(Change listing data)
■ ■ ■ ■ ■

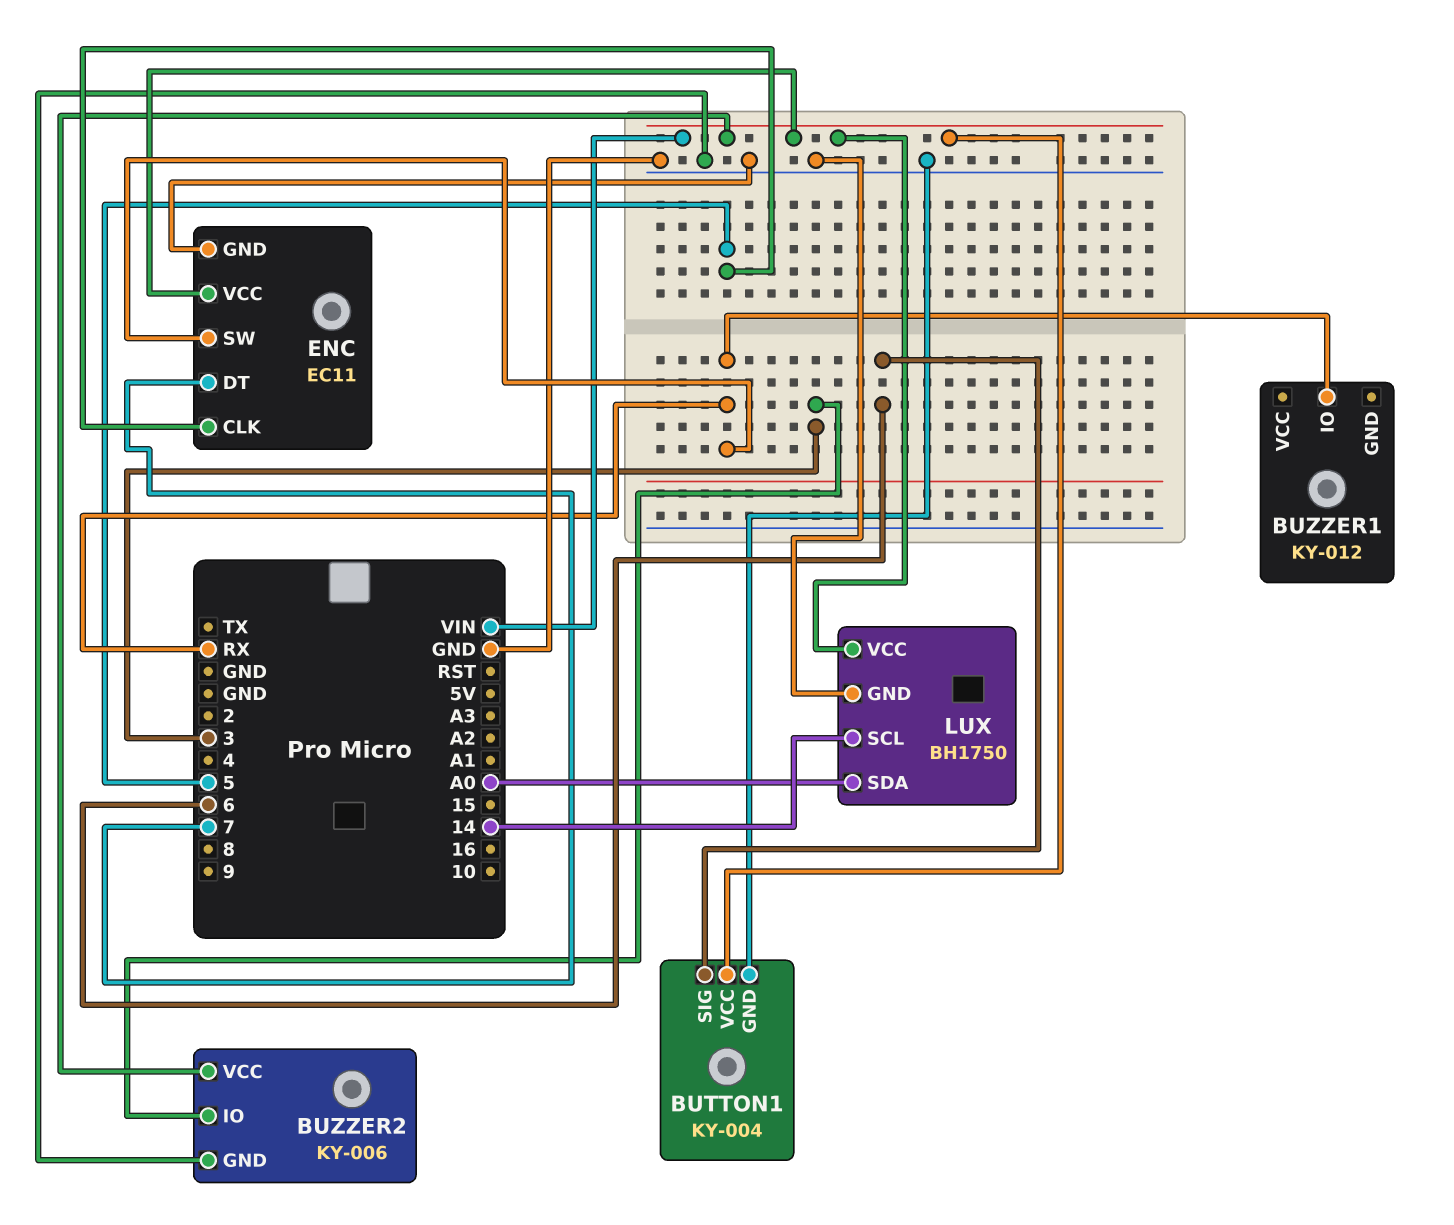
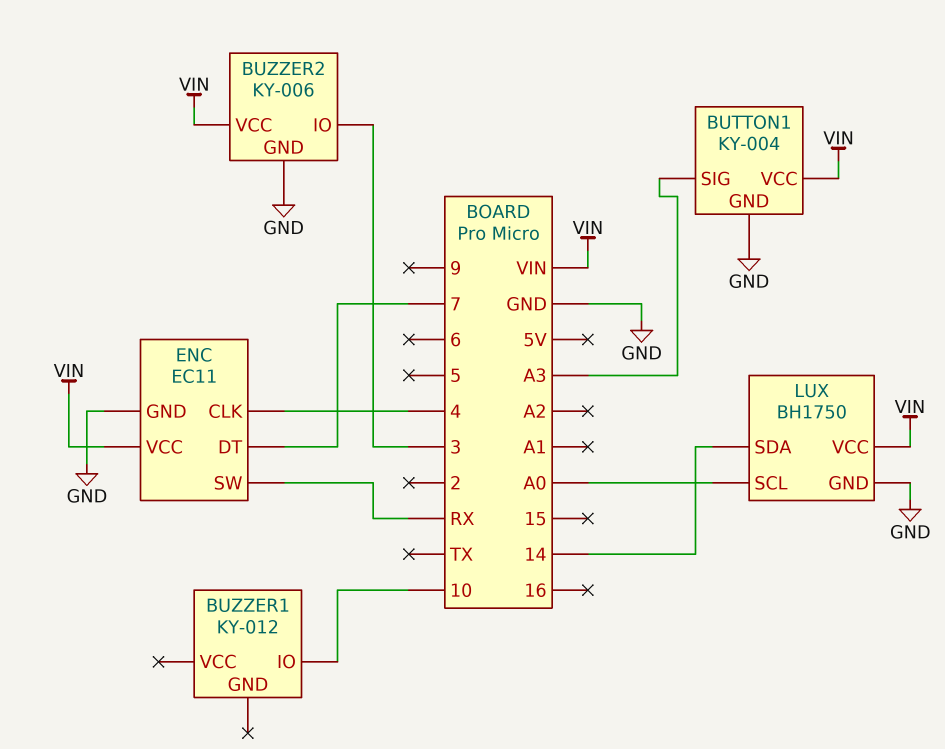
BUTTON1 pin SIG: 6 -> A3
BUZZER1 pin IO: RX -> 10
ENC pin CLK: 5 -> 4
LUX pin SCL: 14 -> A0
LUX pin SDA: A0 -> 14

■ ■ ■ ■ ■

▶ [Directions for this task]: Exact copy, no pictures: please print every record above as written.

▶ [Your solution]:
BUTTON1 pin SIG: 6 -> A3
BUZZER1 pin IO: RX -> 10
ENC pin CLK: 5 -> 4
LUX pin SCL: 14 -> A0
LUX pin SDA: A0 -> 14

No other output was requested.